### WHAT NEEDS TO BE DONE
Give the records again word for word. Leave every picture out.

**** DATASET EXCERPTS

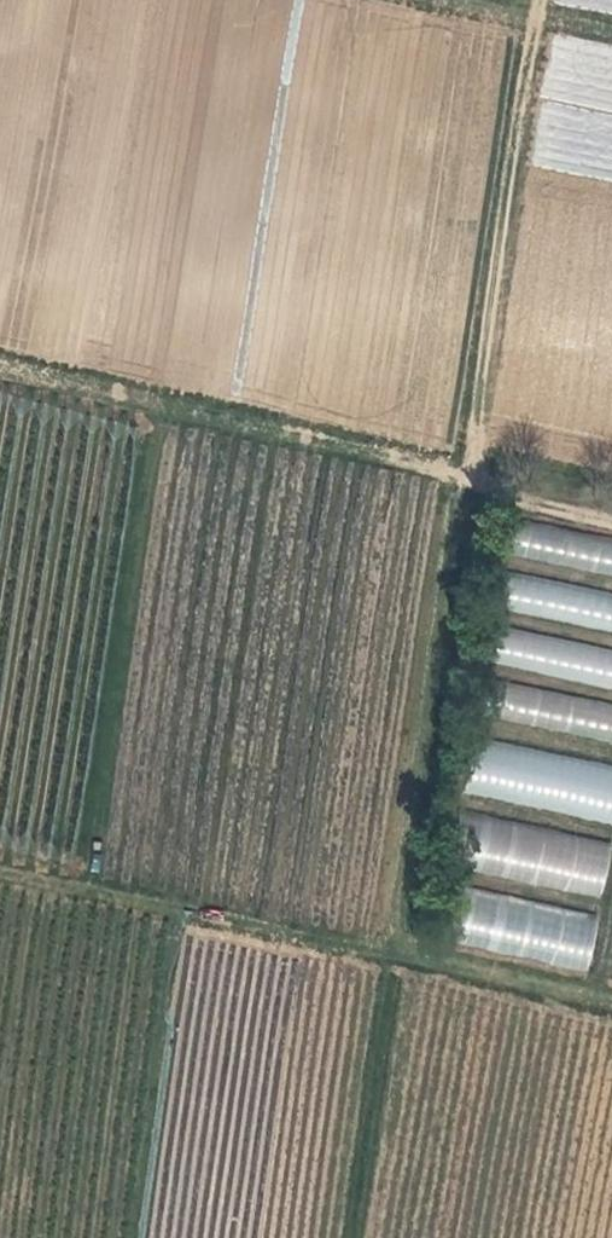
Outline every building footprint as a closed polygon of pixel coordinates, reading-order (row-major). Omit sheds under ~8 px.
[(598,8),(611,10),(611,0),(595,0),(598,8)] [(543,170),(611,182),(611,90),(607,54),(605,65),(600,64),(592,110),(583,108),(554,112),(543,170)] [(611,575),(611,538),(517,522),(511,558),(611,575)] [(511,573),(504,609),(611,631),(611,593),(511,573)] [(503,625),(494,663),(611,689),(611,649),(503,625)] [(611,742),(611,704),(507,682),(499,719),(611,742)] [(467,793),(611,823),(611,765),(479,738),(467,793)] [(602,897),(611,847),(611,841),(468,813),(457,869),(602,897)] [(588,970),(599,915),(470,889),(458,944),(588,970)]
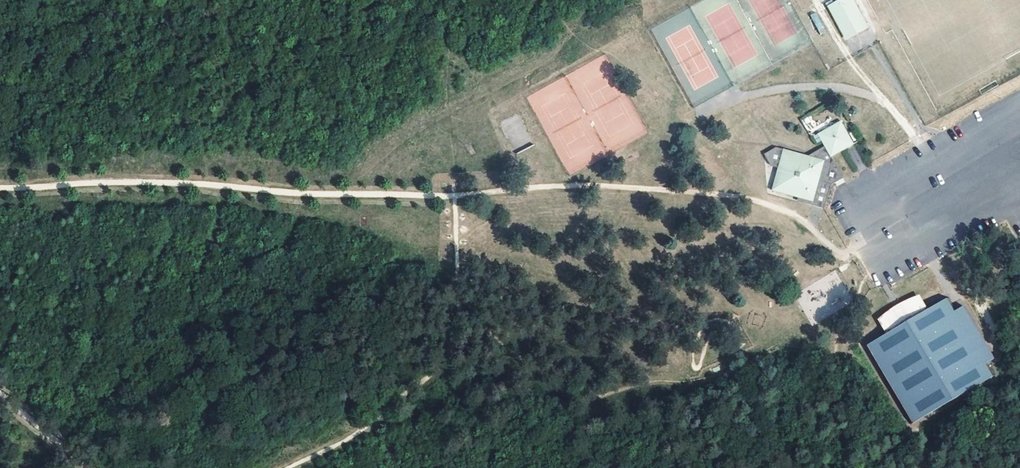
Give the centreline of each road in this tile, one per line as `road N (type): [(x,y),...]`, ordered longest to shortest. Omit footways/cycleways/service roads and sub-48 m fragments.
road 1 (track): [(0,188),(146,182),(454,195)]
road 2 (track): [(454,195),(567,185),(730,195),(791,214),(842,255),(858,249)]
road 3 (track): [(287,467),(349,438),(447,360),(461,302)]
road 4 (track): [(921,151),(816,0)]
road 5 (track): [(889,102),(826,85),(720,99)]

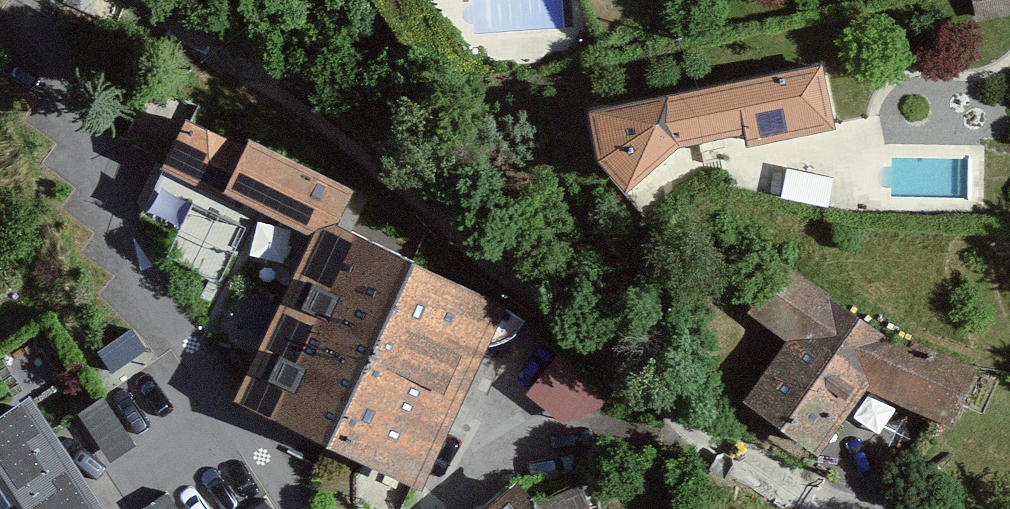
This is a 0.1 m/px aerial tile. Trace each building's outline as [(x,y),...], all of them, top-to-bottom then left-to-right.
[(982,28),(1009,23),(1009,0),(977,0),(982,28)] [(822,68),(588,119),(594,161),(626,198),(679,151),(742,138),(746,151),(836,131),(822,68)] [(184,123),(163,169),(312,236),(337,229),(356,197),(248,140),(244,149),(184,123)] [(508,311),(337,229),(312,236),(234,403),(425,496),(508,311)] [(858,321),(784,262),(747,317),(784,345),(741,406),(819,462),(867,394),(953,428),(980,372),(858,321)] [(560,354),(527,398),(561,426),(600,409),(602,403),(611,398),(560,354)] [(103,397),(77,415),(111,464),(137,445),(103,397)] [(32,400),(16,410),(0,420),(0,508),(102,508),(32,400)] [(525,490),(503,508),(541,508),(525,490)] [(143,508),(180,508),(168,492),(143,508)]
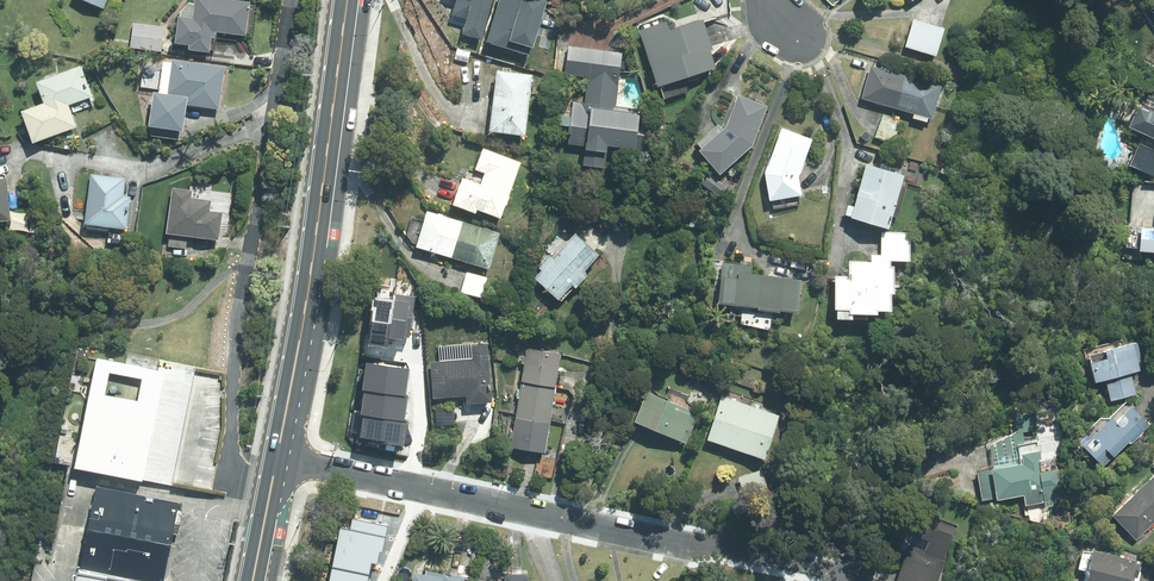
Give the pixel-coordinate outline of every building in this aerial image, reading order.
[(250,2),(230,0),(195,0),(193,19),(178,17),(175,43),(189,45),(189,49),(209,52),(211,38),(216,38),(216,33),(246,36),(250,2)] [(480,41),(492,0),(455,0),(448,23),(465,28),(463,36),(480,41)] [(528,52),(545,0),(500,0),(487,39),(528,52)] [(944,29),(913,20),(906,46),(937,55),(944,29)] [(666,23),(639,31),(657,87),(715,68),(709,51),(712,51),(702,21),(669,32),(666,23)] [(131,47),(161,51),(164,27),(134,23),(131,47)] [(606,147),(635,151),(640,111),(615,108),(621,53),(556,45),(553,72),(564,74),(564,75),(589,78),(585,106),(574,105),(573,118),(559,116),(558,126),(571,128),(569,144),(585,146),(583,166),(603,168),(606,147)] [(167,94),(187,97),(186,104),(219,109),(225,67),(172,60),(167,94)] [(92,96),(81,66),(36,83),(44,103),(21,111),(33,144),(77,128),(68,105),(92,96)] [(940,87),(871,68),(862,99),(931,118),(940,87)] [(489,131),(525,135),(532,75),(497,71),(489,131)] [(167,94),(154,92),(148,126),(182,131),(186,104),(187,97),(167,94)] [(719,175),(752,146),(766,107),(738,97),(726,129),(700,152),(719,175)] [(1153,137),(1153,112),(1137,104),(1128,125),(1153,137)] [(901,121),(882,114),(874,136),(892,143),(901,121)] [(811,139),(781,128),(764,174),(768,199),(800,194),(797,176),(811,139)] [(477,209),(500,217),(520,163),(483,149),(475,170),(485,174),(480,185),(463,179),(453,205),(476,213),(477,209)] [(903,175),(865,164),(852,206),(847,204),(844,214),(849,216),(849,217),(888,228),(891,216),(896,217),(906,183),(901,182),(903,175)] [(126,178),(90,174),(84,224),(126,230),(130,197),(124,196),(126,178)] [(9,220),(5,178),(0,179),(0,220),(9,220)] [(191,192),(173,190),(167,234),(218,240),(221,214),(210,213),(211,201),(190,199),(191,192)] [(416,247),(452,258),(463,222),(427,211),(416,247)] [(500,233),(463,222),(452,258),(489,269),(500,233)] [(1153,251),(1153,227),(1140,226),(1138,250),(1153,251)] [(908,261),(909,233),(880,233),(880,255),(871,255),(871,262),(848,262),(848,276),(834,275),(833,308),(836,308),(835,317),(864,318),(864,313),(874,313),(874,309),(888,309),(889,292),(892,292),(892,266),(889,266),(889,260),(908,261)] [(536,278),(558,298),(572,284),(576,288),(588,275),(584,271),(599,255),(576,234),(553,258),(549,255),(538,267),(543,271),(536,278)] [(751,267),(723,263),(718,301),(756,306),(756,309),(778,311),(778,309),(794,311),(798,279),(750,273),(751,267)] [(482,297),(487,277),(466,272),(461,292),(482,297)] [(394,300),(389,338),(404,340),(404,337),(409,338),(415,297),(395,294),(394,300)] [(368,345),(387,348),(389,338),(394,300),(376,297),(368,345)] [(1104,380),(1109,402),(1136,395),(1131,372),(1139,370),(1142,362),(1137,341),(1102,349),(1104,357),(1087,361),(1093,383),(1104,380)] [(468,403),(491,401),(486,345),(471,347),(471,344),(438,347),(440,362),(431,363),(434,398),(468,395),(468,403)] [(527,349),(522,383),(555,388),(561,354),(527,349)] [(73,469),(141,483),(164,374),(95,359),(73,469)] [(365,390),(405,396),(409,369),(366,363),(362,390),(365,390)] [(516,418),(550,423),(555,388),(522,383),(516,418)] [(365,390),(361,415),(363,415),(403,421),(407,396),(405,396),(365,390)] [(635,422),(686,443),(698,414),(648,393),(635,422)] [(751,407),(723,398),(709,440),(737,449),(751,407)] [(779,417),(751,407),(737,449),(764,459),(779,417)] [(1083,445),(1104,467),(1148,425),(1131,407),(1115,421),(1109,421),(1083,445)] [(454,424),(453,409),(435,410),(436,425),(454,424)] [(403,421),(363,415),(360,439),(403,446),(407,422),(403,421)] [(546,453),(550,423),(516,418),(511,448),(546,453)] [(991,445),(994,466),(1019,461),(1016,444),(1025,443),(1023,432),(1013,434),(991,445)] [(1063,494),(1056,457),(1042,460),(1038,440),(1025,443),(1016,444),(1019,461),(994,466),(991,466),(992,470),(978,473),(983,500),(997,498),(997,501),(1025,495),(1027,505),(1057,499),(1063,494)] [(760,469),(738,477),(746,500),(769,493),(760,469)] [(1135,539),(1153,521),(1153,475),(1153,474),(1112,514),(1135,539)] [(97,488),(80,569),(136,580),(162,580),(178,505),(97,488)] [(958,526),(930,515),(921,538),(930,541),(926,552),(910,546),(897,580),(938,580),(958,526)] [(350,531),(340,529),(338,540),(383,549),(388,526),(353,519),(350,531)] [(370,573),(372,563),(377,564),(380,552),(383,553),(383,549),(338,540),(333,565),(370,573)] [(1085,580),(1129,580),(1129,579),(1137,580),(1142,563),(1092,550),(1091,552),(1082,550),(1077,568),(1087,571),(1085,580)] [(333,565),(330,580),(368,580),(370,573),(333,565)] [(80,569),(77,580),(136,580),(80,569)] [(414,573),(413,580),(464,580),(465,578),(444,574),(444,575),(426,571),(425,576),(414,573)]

********

### TASK SOLUTION
Outline every building footprint as a closed polygon of pixel coordinates, reading-order (row-major). Omit sheds under ~8 px.
[(598,8),(611,10),(611,0),(595,0),(598,8)] [(543,170),(611,182),(611,90),(607,54),(605,65),(600,64),(592,110),(583,108),(554,112),(543,170)] [(611,575),(611,538),(517,522),(511,558),(611,575)] [(511,573),(504,609),(611,631),(611,593),(511,573)] [(503,625),(494,663),(611,689),(611,649),(503,625)] [(611,742),(611,704),(507,682),(499,719),(611,742)] [(467,793),(611,823),(611,765),(479,738),(467,793)] [(602,897),(611,847),(611,841),(468,813),(457,869),(602,897)] [(588,970),(599,915),(470,889),(458,944),(588,970)]
Give the centreline of each road in this tile, one per line as `road N (type): [(x,y),...]`, ordered longest to shortest. Omit footways/cycleways/service roads and sub-48 m fragments.
road 1 (track): [(0,188),(146,182),(454,195)]
road 2 (track): [(454,195),(567,185),(730,195),(791,214),(842,255),(858,249)]
road 3 (track): [(287,467),(349,438),(447,360),(461,302)]
road 4 (track): [(921,151),(816,0)]
road 5 (track): [(889,102),(826,85),(720,99)]

This is a 0.1 m/px aerial tile. Trace each building's outline as [(x,y),...], all of them, top-to-bottom then left-to-right.
[(982,28),(1009,23),(1009,0),(977,0),(982,28)] [(822,68),(588,119),(594,161),(626,198),(679,151),(742,138),(746,151),(836,131),(822,68)] [(184,123),(163,169),(312,236),(337,229),(356,197),(248,140),(244,149),(184,123)] [(508,311),(337,229),(312,236),(234,403),(425,496),(508,311)] [(858,321),(784,262),(747,317),(784,345),(741,406),(819,462),(867,394),(953,428),(980,372),(858,321)] [(560,354),(527,398),(561,426),(600,409),(602,403),(611,398),(560,354)] [(103,397),(77,415),(111,464),(137,445),(103,397)] [(32,400),(16,410),(0,420),(0,508),(102,508),(32,400)] [(525,490),(503,508),(541,508),(525,490)] [(143,508),(180,508),(168,492),(143,508)]
Give the pixel-coordinate outline of every building in this aerial image, reading order.
[(250,2),(230,0),(195,0),(193,19),(178,17),(175,43),(189,45),(189,49),(209,52),(211,38),(216,38),(216,33),(246,36),(250,2)] [(480,41),(492,0),(455,0),(448,23),(465,28),(463,36),(480,41)] [(528,52),(545,0),(500,0),(487,39),(528,52)] [(944,29),(913,20),(906,46),(937,55),(944,29)] [(666,23),(639,31),(657,87),(715,68),(709,51),(712,51),(702,21),(669,32),(666,23)] [(131,47),(161,51),(164,27),(134,23),(131,47)] [(606,147),(635,151),(640,111),(615,108),(621,53),(556,45),(553,72),(564,74),(564,75),(589,78),(585,106),(574,105),(573,118),(559,116),(558,126),(571,128),(569,144),(585,146),(583,166),(603,168),(606,147)] [(167,94),(187,97),(186,104),(219,109),(225,67),(172,60),(167,94)] [(92,96),(81,66),(36,83),(44,103),(21,111),(33,144),(77,128),(68,105),(92,96)] [(940,87),(871,68),(862,99),(931,118),(940,87)] [(489,131),(525,135),(532,75),(497,71),(489,131)] [(167,94),(154,92),(148,126),(182,131),(186,104),(187,97),(167,94)] [(719,175),(752,146),(766,107),(738,97),(726,129),(700,152),(719,175)] [(1153,137),(1153,112),(1137,104),(1128,125),(1153,137)] [(901,121),(882,114),(874,136),(892,143),(901,121)] [(811,139),(781,128),(764,174),(768,199),(800,194),(797,176),(811,139)] [(477,209),(500,217),(520,163),(483,149),(475,170),(485,174),(480,185),(463,179),(453,205),(476,213),(477,209)] [(903,175),(865,164),(852,206),(847,204),(844,214),(849,216),(849,217),(888,228),(891,216),(896,217),(906,183),(901,182),(903,175)] [(126,178),(90,174),(84,224),(126,230),(130,197),(124,196),(126,178)] [(9,220),(5,178),(0,179),(0,220),(9,220)] [(191,192),(173,190),(167,234),(218,240),(221,214),(210,213),(211,201),(190,199),(191,192)] [(416,247),(452,258),(463,222),(427,211),(416,247)] [(500,233),(463,222),(452,258),(489,269),(500,233)] [(1153,251),(1153,227),(1140,226),(1138,250),(1153,251)] [(908,261),(909,233),(880,233),(880,255),(871,255),(871,262),(848,262),(848,276),(834,275),(833,308),(836,308),(835,317),(864,318),(864,313),(874,313),(874,309),(888,309),(889,292),(892,292),(892,266),(889,266),(889,260),(908,261)] [(536,278),(558,298),(572,284),(576,288),(588,275),(584,271),(599,255),(576,234),(553,258),(549,255),(538,267),(543,271),(536,278)] [(751,267),(723,263),(718,301),(756,306),(756,309),(778,311),(778,309),(794,311),(798,279),(750,273),(751,267)] [(482,297),(487,277),(466,272),(461,292),(482,297)] [(394,300),(389,338),(404,340),(404,337),(409,338),(415,297),(395,294),(394,300)] [(368,345),(387,348),(389,338),(394,300),(376,297),(368,345)] [(1104,380),(1109,402),(1136,395),(1131,372),(1139,370),(1142,362),(1137,341),(1102,349),(1104,357),(1087,361),(1093,383),(1104,380)] [(468,403),(491,401),(486,345),(471,347),(471,344),(438,347),(440,362),(431,363),(434,398),(468,395),(468,403)] [(527,349),(522,383),(555,388),(561,354),(527,349)] [(73,469),(141,483),(164,374),(95,359),(73,469)] [(365,390),(405,396),(409,369),(366,363),(362,390),(365,390)] [(516,418),(550,423),(555,388),(522,383),(516,418)] [(365,390),(361,415),(363,415),(403,421),(407,396),(405,396),(365,390)] [(635,422),(686,443),(698,414),(648,393),(635,422)] [(751,407),(723,398),(709,440),(737,449),(751,407)] [(779,417),(751,407),(737,449),(764,459),(779,417)] [(1083,445),(1104,467),(1148,425),(1131,407),(1115,421),(1109,421),(1083,445)] [(454,424),(453,409),(435,410),(436,425),(454,424)] [(403,421),(363,415),(360,439),(403,446),(407,422),(403,421)] [(546,453),(550,423),(516,418),(511,448),(546,453)] [(991,445),(994,466),(1019,461),(1016,444),(1025,443),(1023,432),(1013,434),(991,445)] [(1063,494),(1056,457),(1042,460),(1038,440),(1025,443),(1016,444),(1019,461),(994,466),(991,466),(992,470),(978,473),(983,500),(997,498),(997,501),(1025,495),(1027,505),(1057,499),(1063,494)] [(760,469),(738,477),(746,500),(769,493),(760,469)] [(1135,539),(1153,521),(1153,475),(1153,474),(1112,514),(1135,539)] [(97,488),(80,569),(136,580),(162,580),(178,505),(97,488)] [(958,526),(930,515),(921,538),(930,541),(926,552),(910,546),(897,580),(938,580),(958,526)] [(350,531),(340,529),(338,540),(383,549),(388,526),(353,519),(350,531)] [(370,573),(372,563),(377,564),(380,552),(383,553),(383,549),(338,540),(333,565),(370,573)] [(1085,580),(1129,580),(1129,579),(1137,580),(1142,563),(1092,550),(1091,552),(1082,550),(1077,568),(1087,571),(1085,580)] [(333,565),(330,580),(368,580),(370,573),(333,565)] [(80,569),(77,580),(136,580),(80,569)] [(414,573),(413,580),(464,580),(465,578),(444,574),(444,575),(426,571),(425,576),(414,573)]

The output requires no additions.